EXERCISE BRIEF >> Where the listing below reaches the line containing "The tenedor (morado) at [389,428] appeared.", start writing out lines exactly, and stop once the line containing "The cartera (azul)" has been written.

DATA FOR THIS TASK >>
++++++++++
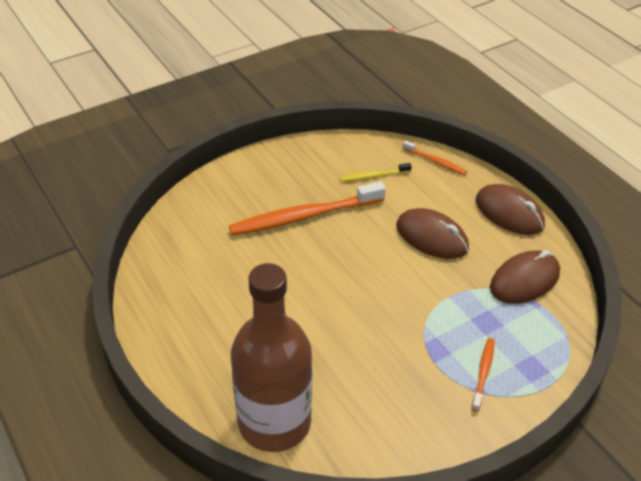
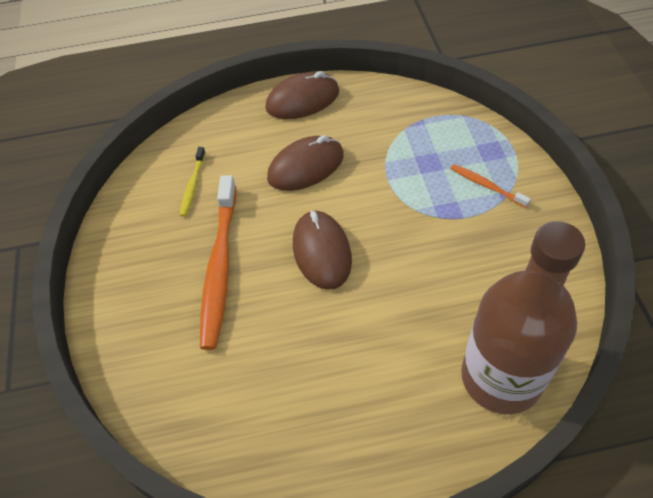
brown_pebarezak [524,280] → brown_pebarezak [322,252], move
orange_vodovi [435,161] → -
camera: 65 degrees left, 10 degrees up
++++++++++
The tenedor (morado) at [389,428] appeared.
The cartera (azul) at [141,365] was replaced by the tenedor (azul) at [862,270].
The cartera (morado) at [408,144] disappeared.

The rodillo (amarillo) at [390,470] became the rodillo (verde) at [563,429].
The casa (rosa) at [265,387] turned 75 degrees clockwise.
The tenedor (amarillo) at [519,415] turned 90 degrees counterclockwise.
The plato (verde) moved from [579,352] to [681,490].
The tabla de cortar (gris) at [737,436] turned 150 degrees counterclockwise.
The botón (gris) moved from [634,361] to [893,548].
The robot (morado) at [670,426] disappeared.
++++++++++
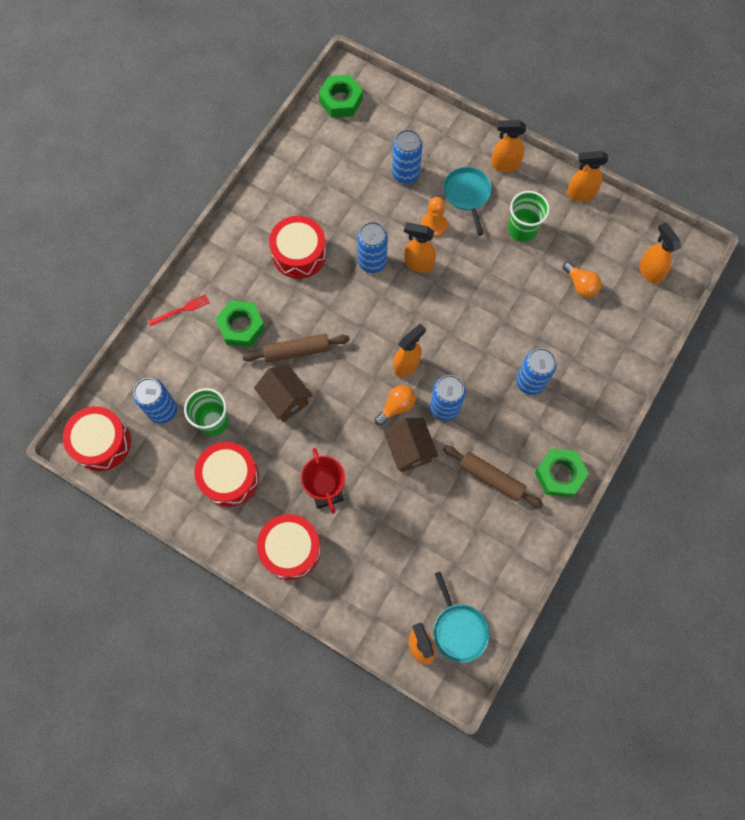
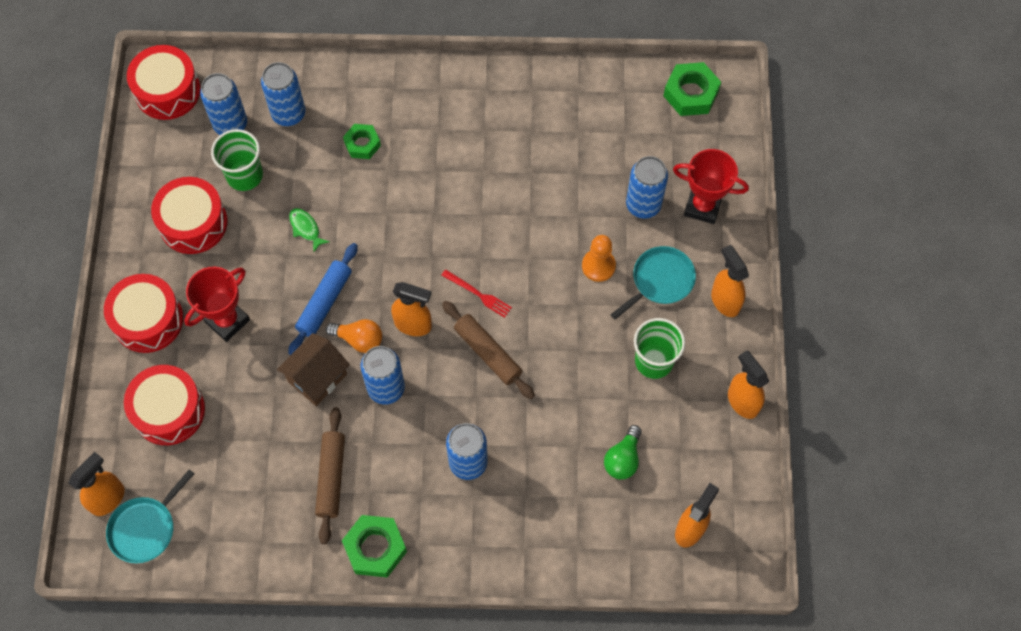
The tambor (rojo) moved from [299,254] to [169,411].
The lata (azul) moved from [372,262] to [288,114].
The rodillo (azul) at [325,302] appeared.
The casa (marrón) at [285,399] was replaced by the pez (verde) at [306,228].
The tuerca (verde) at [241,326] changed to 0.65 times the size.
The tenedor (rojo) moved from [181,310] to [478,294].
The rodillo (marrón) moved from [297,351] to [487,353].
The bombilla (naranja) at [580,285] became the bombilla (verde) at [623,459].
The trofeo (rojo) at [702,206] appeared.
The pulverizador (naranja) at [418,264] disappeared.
++++++++++
EXERCISE RESULT >>
The tenedor (morado) at [389,428] appeared.
The cartera (azul) at [141,365] was replaced by the tenedor (azul) at [862,270].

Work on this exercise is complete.